Data excerpts
————————

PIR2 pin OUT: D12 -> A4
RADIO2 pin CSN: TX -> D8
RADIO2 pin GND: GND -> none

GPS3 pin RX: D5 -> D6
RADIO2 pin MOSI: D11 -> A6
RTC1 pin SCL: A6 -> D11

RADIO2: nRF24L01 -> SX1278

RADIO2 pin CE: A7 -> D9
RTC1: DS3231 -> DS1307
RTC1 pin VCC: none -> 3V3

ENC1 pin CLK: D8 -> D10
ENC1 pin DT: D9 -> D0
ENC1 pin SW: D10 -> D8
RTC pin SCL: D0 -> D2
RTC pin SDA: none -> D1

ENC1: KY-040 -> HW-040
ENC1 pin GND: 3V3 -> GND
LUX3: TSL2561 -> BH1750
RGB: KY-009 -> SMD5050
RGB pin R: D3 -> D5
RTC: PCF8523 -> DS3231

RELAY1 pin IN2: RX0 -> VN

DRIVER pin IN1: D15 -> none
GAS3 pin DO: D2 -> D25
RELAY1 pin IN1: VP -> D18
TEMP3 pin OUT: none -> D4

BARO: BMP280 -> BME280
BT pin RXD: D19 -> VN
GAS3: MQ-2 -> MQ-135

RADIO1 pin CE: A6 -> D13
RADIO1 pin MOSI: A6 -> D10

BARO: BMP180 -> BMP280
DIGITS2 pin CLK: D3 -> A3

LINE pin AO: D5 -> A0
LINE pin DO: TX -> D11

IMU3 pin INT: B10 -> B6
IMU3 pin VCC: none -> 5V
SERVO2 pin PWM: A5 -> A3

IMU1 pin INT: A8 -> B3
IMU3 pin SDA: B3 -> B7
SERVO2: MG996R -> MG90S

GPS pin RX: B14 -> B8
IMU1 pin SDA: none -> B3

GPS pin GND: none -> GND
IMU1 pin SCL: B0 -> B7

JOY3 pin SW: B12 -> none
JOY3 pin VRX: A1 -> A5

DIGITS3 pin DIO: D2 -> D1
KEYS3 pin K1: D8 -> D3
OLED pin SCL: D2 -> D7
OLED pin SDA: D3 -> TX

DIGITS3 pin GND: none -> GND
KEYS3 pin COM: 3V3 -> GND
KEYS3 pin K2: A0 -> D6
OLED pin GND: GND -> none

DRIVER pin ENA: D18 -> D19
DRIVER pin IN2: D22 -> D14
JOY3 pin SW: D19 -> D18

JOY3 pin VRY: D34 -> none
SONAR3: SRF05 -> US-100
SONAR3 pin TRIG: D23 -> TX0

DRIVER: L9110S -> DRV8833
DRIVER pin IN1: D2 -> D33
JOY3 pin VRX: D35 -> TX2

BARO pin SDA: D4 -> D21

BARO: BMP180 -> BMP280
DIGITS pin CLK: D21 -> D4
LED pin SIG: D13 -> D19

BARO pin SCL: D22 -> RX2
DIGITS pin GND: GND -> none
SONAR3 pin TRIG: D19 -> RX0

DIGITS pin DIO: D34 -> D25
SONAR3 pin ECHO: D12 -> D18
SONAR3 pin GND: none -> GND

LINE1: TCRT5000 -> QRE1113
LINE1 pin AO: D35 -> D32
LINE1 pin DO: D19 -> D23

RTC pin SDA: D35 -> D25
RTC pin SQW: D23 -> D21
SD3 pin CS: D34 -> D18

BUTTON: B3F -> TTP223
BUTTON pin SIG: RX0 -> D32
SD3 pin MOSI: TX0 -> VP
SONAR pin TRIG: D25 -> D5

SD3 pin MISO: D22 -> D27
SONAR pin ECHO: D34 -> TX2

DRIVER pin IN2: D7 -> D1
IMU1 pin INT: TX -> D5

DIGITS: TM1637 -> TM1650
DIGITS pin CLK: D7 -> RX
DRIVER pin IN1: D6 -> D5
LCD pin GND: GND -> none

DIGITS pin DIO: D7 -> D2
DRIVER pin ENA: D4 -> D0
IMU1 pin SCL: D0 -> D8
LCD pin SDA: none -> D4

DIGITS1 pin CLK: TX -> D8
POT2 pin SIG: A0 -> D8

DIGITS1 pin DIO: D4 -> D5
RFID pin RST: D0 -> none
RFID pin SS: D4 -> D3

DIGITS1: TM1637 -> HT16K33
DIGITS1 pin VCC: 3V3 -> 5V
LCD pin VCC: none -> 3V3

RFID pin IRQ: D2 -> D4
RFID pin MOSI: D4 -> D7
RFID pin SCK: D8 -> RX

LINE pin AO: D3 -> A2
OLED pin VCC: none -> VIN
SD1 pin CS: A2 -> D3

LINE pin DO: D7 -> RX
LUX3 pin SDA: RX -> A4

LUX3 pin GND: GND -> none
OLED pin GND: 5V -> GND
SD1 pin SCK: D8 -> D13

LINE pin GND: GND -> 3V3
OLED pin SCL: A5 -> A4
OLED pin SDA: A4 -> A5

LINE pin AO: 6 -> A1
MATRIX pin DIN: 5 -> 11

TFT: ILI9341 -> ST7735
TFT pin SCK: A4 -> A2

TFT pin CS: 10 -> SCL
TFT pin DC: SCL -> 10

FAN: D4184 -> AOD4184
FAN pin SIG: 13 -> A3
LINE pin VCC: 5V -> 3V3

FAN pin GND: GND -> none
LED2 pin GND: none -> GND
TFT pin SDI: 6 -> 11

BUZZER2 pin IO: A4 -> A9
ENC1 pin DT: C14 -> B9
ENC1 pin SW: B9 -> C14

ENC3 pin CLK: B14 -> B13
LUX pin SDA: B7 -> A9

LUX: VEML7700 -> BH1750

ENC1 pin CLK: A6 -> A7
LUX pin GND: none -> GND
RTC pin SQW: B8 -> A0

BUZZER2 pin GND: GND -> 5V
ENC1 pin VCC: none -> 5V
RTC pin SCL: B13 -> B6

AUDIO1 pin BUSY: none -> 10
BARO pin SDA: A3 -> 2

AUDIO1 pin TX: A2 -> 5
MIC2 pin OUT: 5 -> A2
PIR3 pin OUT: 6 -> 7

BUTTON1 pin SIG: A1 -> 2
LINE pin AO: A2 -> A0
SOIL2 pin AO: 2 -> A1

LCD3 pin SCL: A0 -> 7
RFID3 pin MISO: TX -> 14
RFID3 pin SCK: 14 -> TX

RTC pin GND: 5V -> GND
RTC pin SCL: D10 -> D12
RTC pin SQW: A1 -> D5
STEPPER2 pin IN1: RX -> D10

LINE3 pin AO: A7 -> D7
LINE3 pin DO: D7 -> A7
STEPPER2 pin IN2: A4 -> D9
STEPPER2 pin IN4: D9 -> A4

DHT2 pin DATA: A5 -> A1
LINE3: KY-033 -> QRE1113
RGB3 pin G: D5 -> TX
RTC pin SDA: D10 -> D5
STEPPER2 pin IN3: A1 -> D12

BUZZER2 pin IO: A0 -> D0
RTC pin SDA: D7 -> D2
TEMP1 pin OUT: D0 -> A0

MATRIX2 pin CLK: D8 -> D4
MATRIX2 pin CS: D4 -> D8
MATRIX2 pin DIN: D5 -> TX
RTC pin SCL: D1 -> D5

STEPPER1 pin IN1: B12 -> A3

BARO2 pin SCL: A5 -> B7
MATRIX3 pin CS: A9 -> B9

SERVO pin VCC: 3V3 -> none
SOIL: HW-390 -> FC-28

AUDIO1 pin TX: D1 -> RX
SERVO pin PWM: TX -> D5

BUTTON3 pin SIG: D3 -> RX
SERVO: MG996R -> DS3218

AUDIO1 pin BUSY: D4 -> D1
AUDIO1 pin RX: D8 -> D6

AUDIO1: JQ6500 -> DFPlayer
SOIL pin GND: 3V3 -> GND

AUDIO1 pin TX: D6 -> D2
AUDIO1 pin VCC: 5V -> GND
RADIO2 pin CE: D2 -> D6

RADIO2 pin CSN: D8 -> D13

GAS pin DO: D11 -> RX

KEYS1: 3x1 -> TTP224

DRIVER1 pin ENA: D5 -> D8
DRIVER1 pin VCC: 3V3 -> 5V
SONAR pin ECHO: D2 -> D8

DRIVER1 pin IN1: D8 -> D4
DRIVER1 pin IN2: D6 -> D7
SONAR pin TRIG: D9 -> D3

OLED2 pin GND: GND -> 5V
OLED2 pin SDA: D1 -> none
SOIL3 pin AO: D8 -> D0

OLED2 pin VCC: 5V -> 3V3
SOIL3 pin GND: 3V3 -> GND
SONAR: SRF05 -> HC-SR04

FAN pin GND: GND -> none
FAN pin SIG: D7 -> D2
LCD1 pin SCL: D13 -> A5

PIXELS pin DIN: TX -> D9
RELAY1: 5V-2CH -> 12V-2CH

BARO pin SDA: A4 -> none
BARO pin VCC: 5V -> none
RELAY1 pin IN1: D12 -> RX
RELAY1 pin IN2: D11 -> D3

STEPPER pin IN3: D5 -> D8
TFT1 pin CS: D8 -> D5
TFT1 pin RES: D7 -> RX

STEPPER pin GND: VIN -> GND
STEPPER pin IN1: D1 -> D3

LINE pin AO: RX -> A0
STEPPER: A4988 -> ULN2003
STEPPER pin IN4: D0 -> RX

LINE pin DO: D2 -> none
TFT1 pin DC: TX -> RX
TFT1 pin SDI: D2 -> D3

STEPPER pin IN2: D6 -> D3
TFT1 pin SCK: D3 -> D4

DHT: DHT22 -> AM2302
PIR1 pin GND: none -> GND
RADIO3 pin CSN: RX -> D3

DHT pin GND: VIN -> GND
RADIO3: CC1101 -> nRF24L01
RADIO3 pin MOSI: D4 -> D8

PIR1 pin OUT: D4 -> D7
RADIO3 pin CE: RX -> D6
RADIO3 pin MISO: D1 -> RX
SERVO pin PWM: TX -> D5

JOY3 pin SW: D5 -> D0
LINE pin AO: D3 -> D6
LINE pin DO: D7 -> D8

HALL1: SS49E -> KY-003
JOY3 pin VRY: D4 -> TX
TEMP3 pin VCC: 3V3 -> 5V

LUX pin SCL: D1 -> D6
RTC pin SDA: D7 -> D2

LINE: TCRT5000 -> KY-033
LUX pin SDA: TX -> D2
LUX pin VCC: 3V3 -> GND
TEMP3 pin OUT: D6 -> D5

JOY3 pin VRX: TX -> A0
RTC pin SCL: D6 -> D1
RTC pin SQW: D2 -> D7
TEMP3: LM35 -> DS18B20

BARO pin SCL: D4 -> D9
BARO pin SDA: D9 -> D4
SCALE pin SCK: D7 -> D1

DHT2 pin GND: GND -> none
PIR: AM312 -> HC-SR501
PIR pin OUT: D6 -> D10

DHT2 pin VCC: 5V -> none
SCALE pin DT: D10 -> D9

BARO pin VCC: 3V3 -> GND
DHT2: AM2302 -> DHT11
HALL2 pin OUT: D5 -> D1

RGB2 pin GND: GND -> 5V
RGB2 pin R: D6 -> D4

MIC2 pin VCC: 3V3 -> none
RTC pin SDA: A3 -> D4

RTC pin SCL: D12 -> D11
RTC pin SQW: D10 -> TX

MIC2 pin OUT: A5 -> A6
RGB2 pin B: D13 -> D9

————————

• BRIEF
From the entries above, restate word for word the lines from the line containing "RGB3 pin G: D5 -> TX" to the line containing "SOIL: HW-390 -> FC-28", both ends included, and nothing more.

• RESULT OF THIS EXERCISE
RGB3 pin G: D5 -> TX
RTC pin SDA: D10 -> D5
STEPPER2 pin IN3: A1 -> D12

BUZZER2 pin IO: A0 -> D0
RTC pin SDA: D7 -> D2
TEMP1 pin OUT: D0 -> A0

MATRIX2 pin CLK: D8 -> D4
MATRIX2 pin CS: D4 -> D8
MATRIX2 pin DIN: D5 -> TX
RTC pin SCL: D1 -> D5

STEPPER1 pin IN1: B12 -> A3

BARO2 pin SCL: A5 -> B7
MATRIX3 pin CS: A9 -> B9

SERVO pin VCC: 3V3 -> none
SOIL: HW-390 -> FC-28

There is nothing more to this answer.